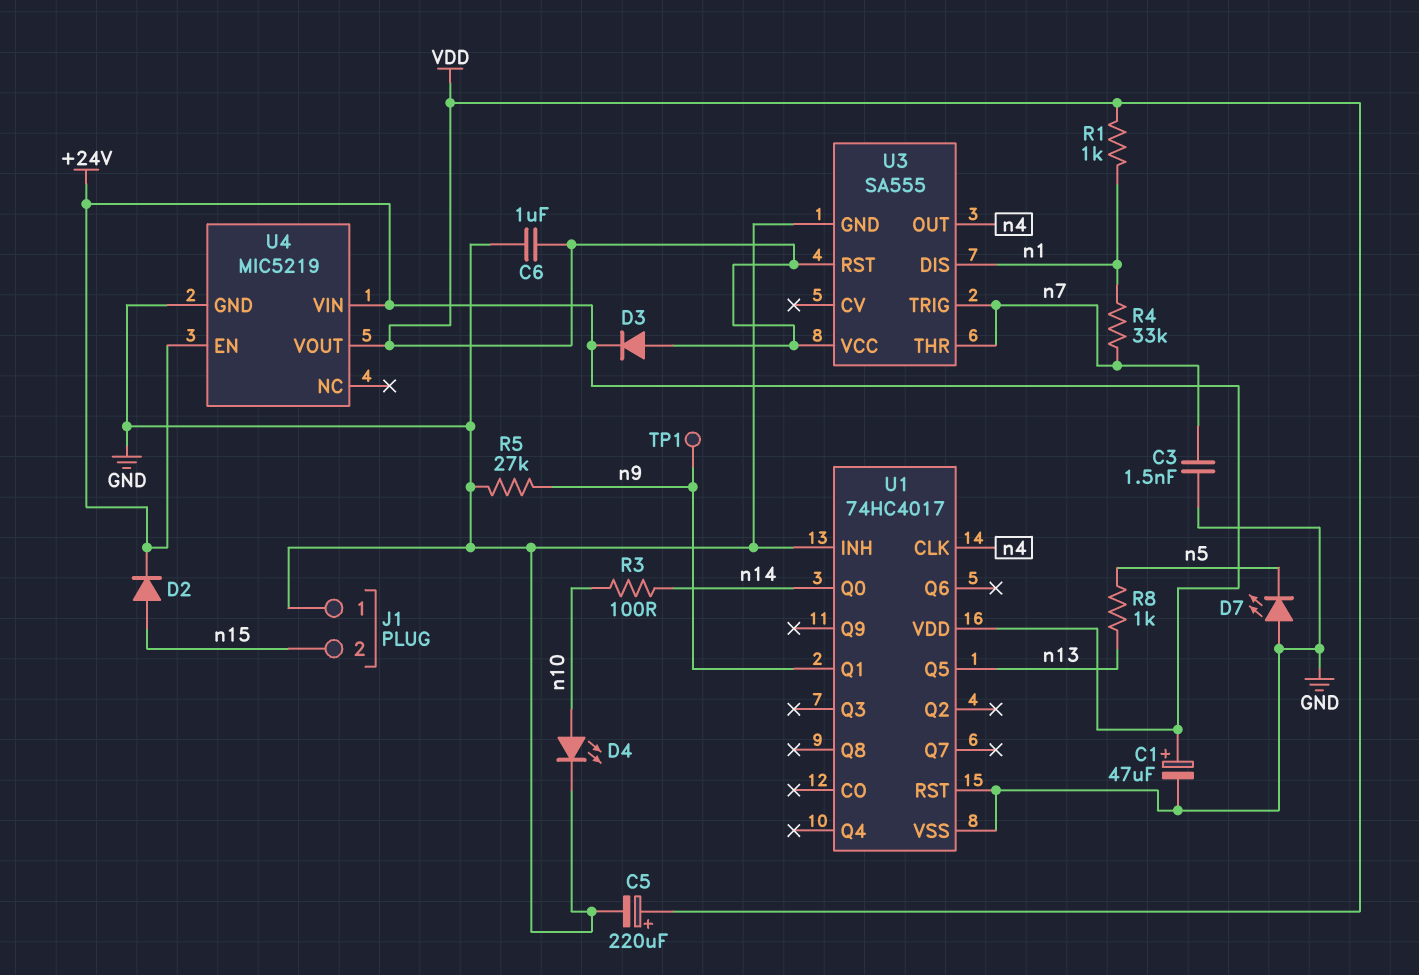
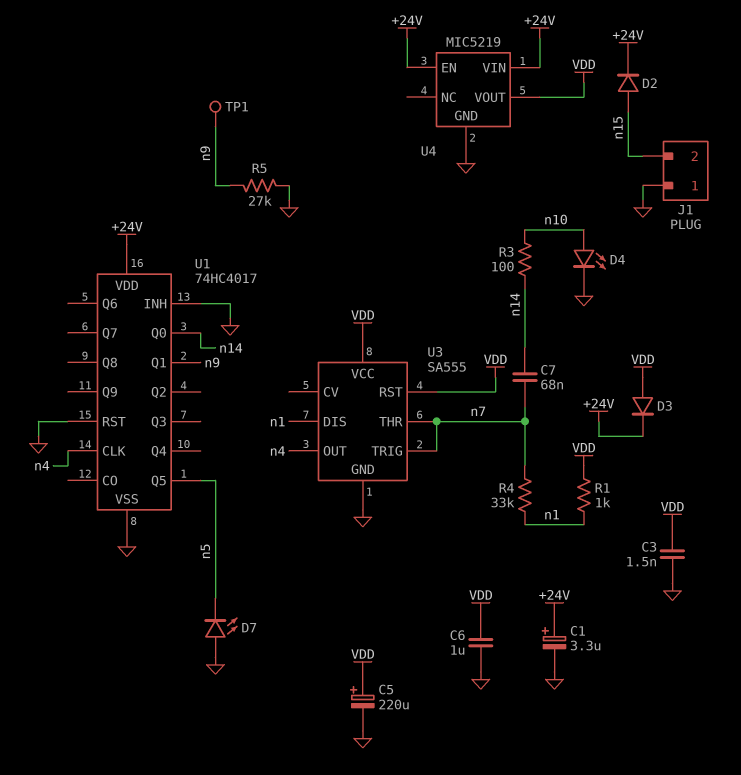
C1: 47uF (plus +24V, minus GND) -> 3.3uF (plus +24V, minus GND)
C3: 1.5nF (GND, n7) -> 1.5nF (GND, VDD)
C7: none -> 68nF (n7, n14)
R8: 1k (n5, n13) -> none
U1 pin Q5: n13 -> n5

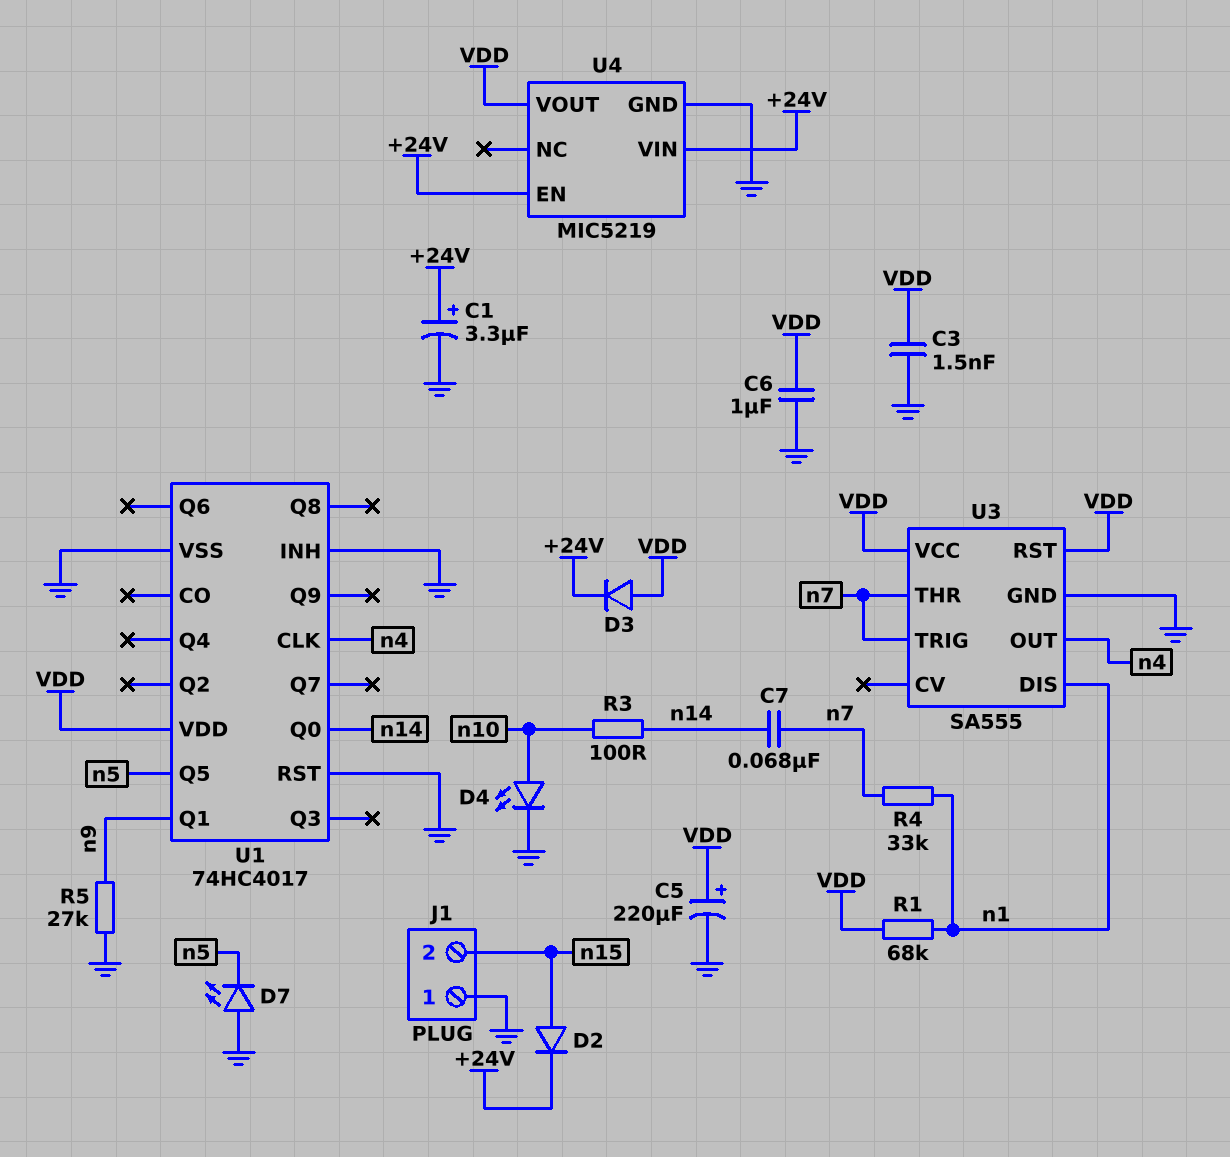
R1: 1k (VDD, n1) -> 68k (VDD, n1)
TP1: test point (n9) -> none
U1 pin VDD: +24V -> VDD

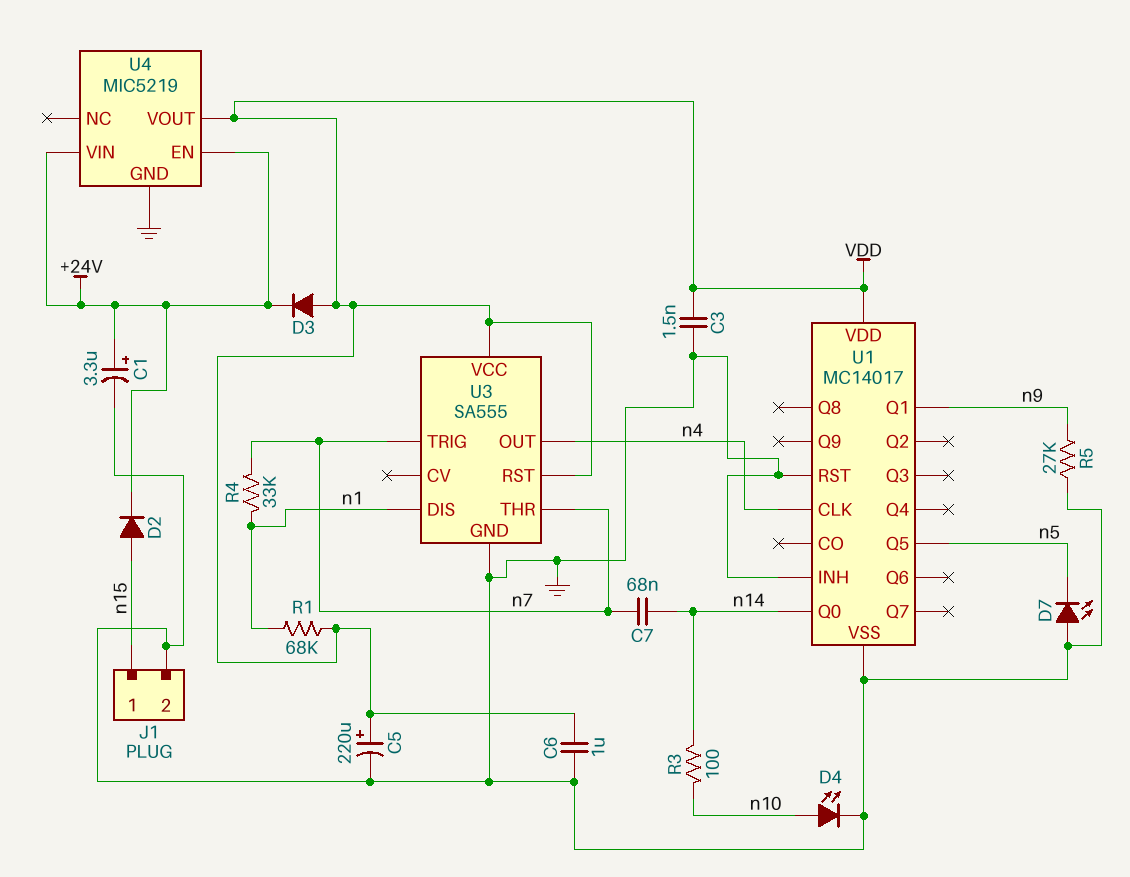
J1 pin 1: GND -> n15
J1 pin 2: n15 -> GND
U1: 74HC4017 -> MC14017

§ ACTIVITY
For each line above that includes "none", copy the line.

§ EXERCISE RESULT
C7: none -> 68nF (n7, n14)
R8: 1k (n5, n13) -> none
TP1: test point (n9) -> none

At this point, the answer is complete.